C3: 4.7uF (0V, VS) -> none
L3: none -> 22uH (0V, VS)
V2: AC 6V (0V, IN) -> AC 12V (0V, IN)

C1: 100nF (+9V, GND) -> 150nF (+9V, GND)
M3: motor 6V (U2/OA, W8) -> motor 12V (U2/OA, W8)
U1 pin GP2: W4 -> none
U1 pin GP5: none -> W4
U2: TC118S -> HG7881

* * *

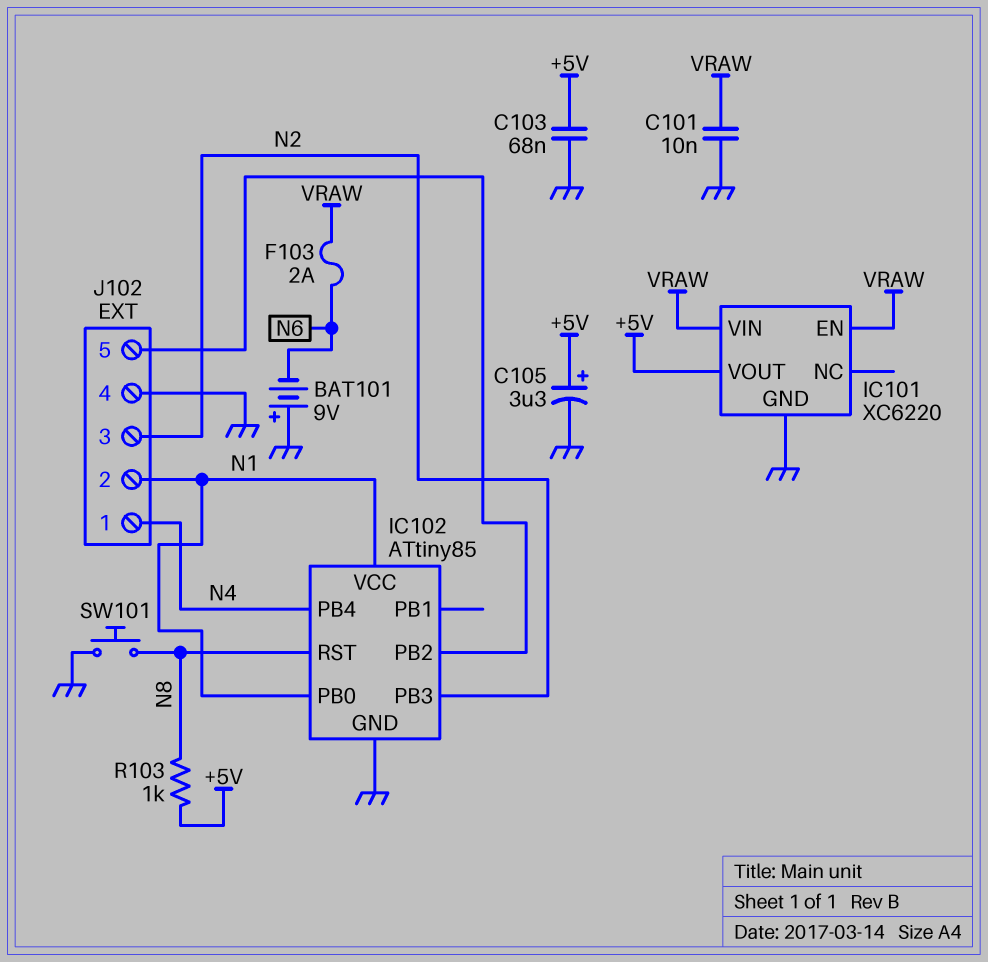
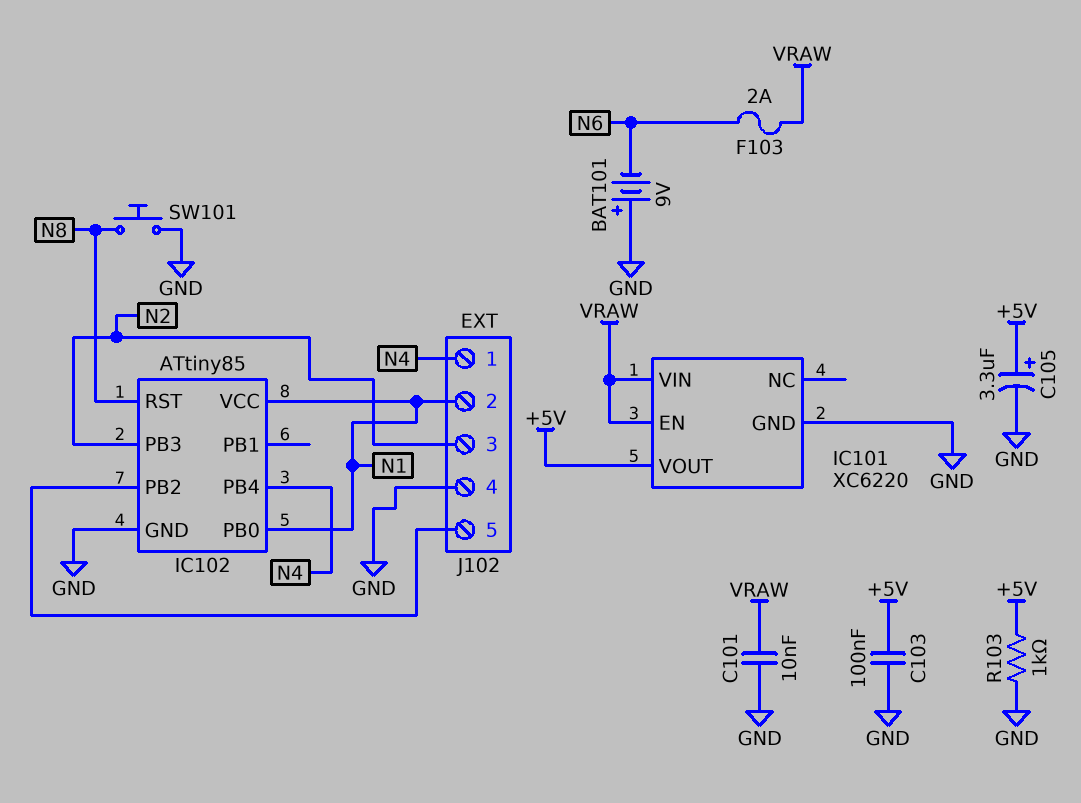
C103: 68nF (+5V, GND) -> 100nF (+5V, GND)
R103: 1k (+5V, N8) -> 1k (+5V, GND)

Problem description: Would you copy every line of the entries in which "none" appears?

Task response:
C3: 4.7uF (0V, VS) -> none
L3: none -> 22uH (0V, VS)
U1 pin GP2: W4 -> none
U1 pin GP5: none -> W4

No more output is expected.